» WHAT THE TASK ASKS:
Reproduce every entry that follows word for word, but omit the images.

====== RECORDS SUPPLIED

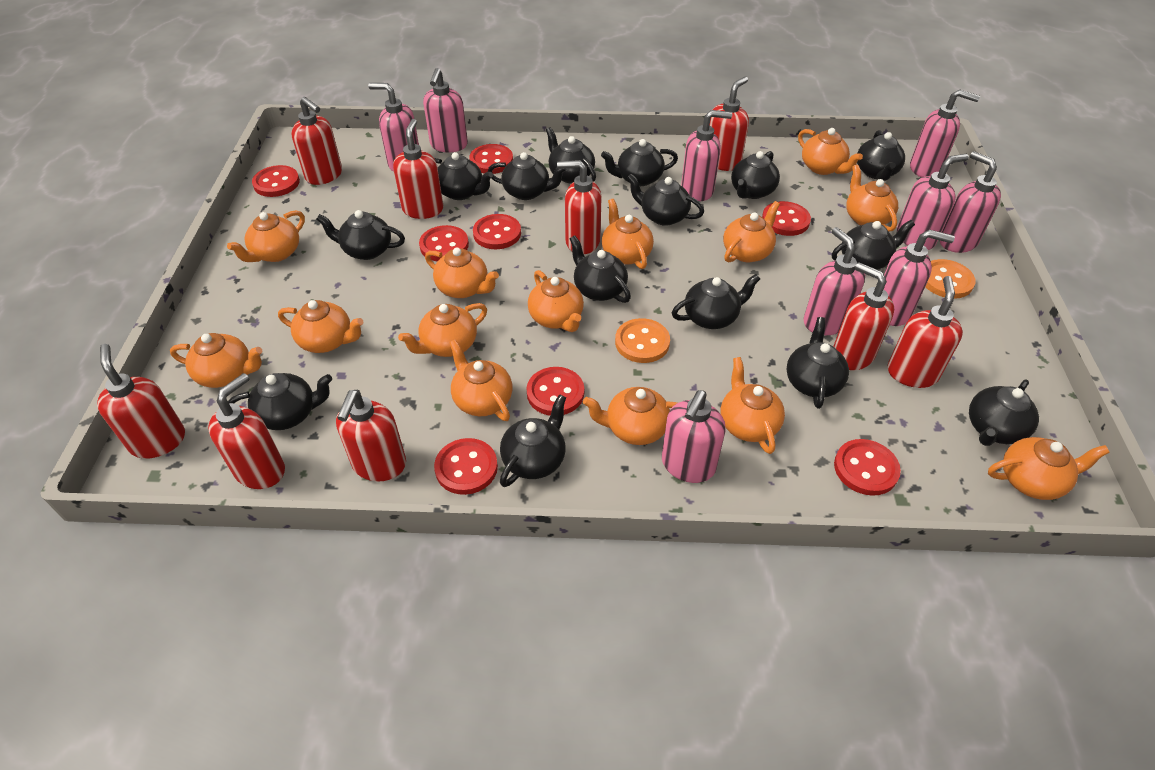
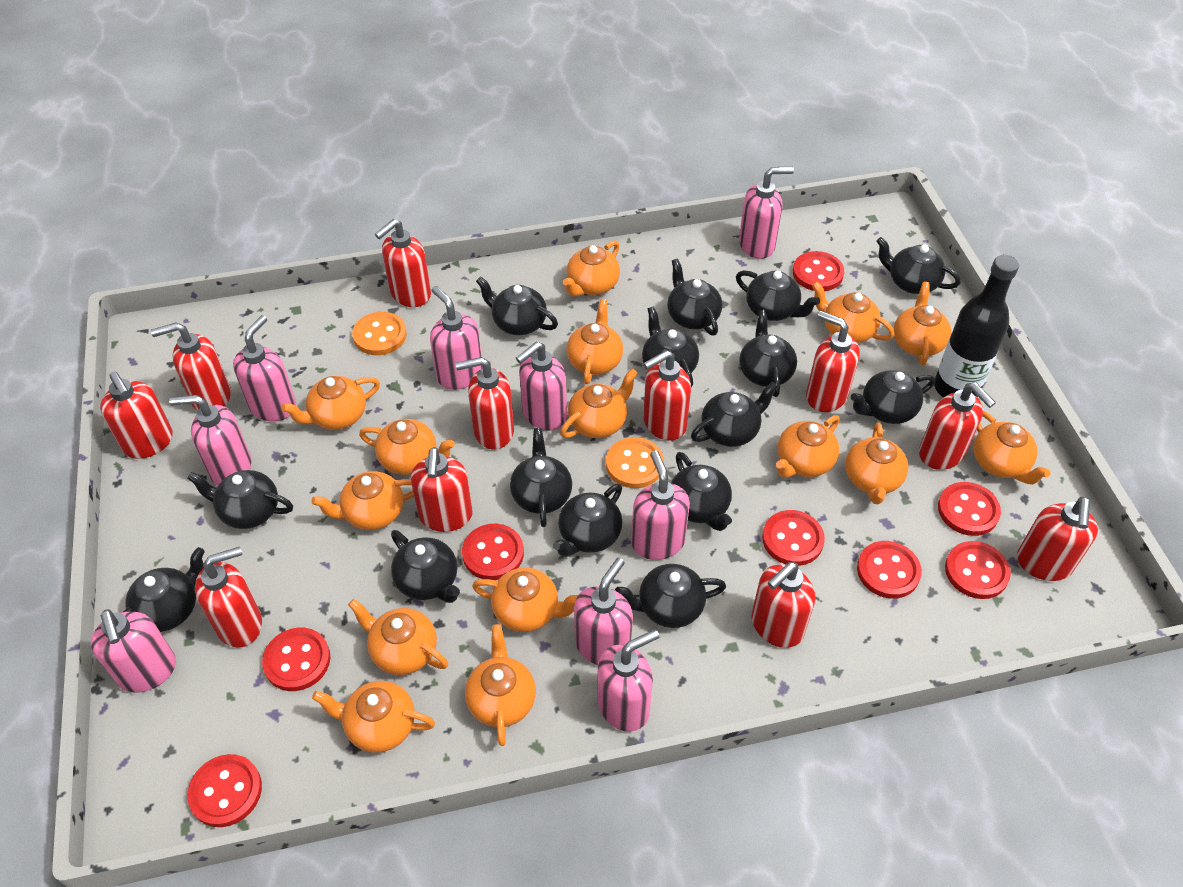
black bottle: 0 -> 1
orange teapot: 14 -> 15
red soap dispenser: 9 -> 11

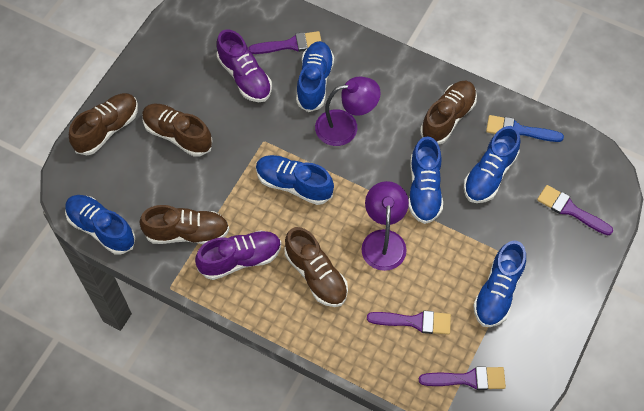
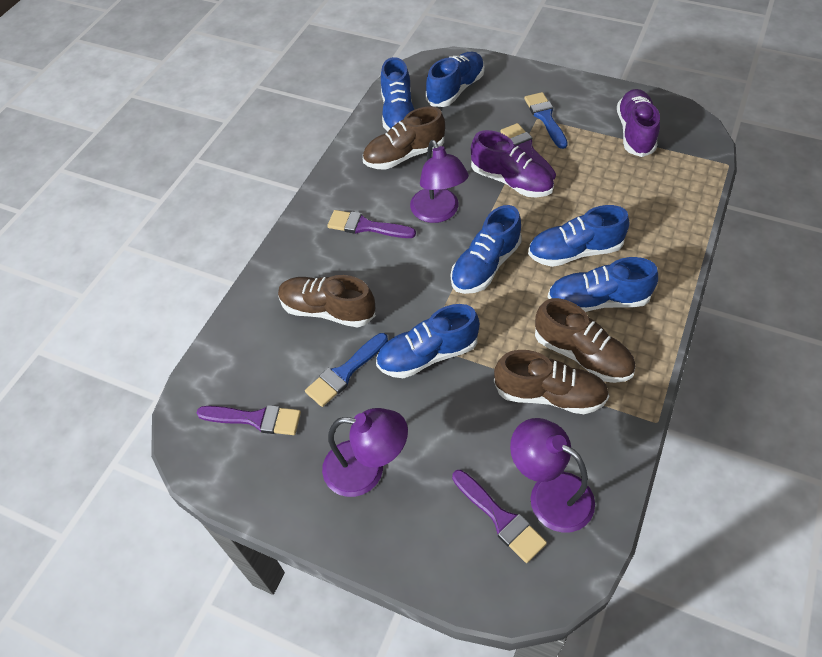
blue brush: 1 -> 2
brown shoe: 5 -> 4
purple lamp: 2 -> 3

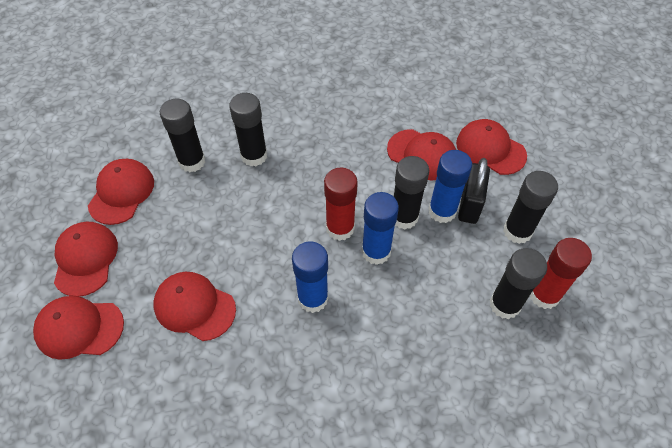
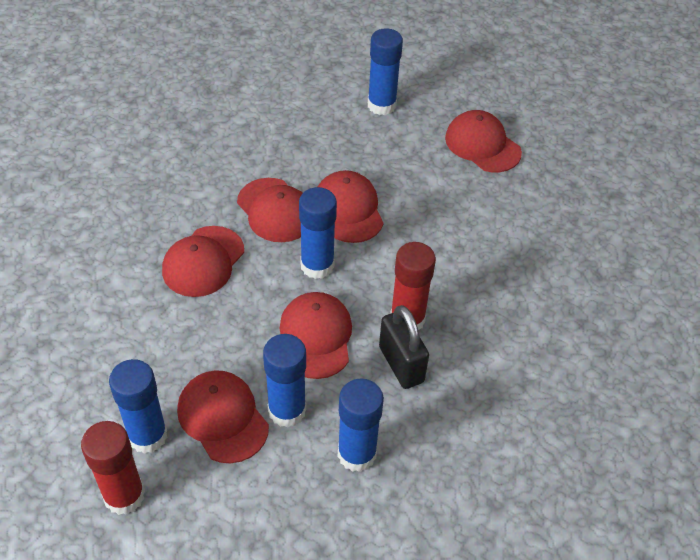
black glue stick: 5 -> 0
blue glue stick: 3 -> 5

============

» WRITTEN REPLY:
black bottle: 0 -> 1
orange teapot: 14 -> 15
red soap dispenser: 9 -> 11

blue brush: 1 -> 2
brown shoe: 5 -> 4
purple lamp: 2 -> 3

black glue stick: 5 -> 0
blue glue stick: 3 -> 5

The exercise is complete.